### What you have to do
Only the lines from the one containing "pink circle: moved 6 px down" through the final line below belong in the output, copied exactly and without pictures.
= Beginning of Section =
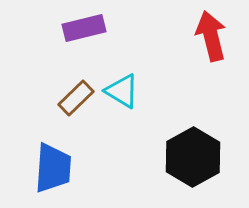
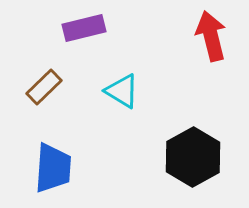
brown rectangle: moved 32 px left, 11 px up
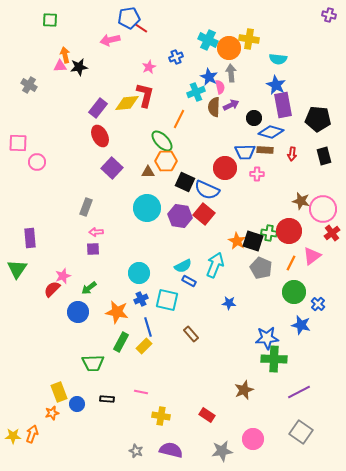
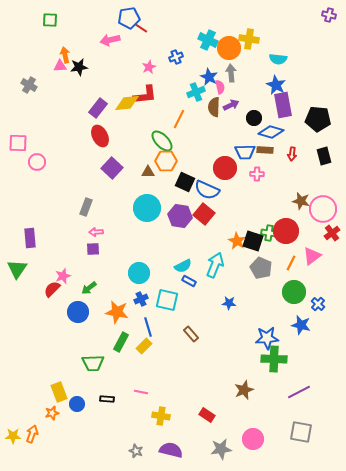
red L-shape at (145, 95): rotated 70 degrees clockwise
red circle at (289, 231): moved 3 px left
gray square at (301, 432): rotated 25 degrees counterclockwise
gray star at (222, 451): moved 1 px left, 2 px up
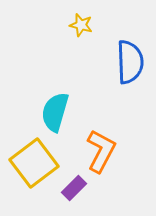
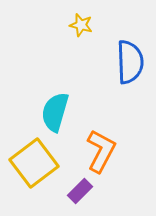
purple rectangle: moved 6 px right, 3 px down
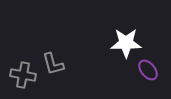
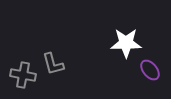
purple ellipse: moved 2 px right
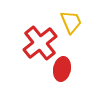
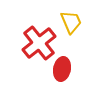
red cross: moved 1 px left
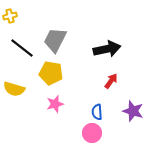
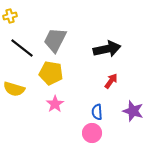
pink star: rotated 18 degrees counterclockwise
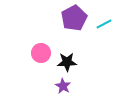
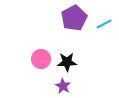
pink circle: moved 6 px down
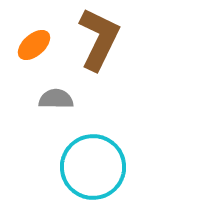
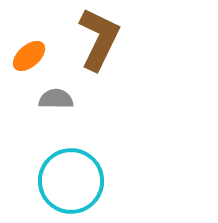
orange ellipse: moved 5 px left, 11 px down
cyan circle: moved 22 px left, 14 px down
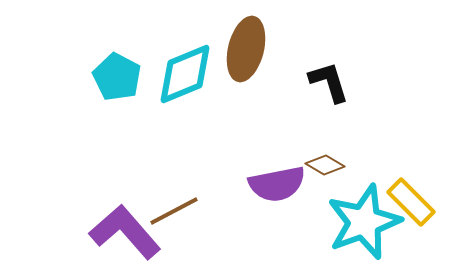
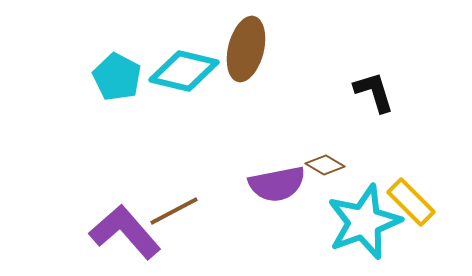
cyan diamond: moved 1 px left, 3 px up; rotated 36 degrees clockwise
black L-shape: moved 45 px right, 10 px down
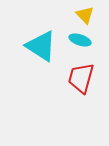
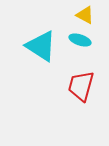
yellow triangle: rotated 18 degrees counterclockwise
red trapezoid: moved 8 px down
= End of Section =
### Answer box
pink circle: moved 6 px down
orange ellipse: moved 5 px left, 11 px down
cyan circle: moved 22 px left, 14 px down
cyan diamond: moved 1 px left, 3 px up; rotated 36 degrees clockwise
black L-shape: moved 45 px right, 10 px down
yellow triangle: rotated 18 degrees counterclockwise
red trapezoid: moved 8 px down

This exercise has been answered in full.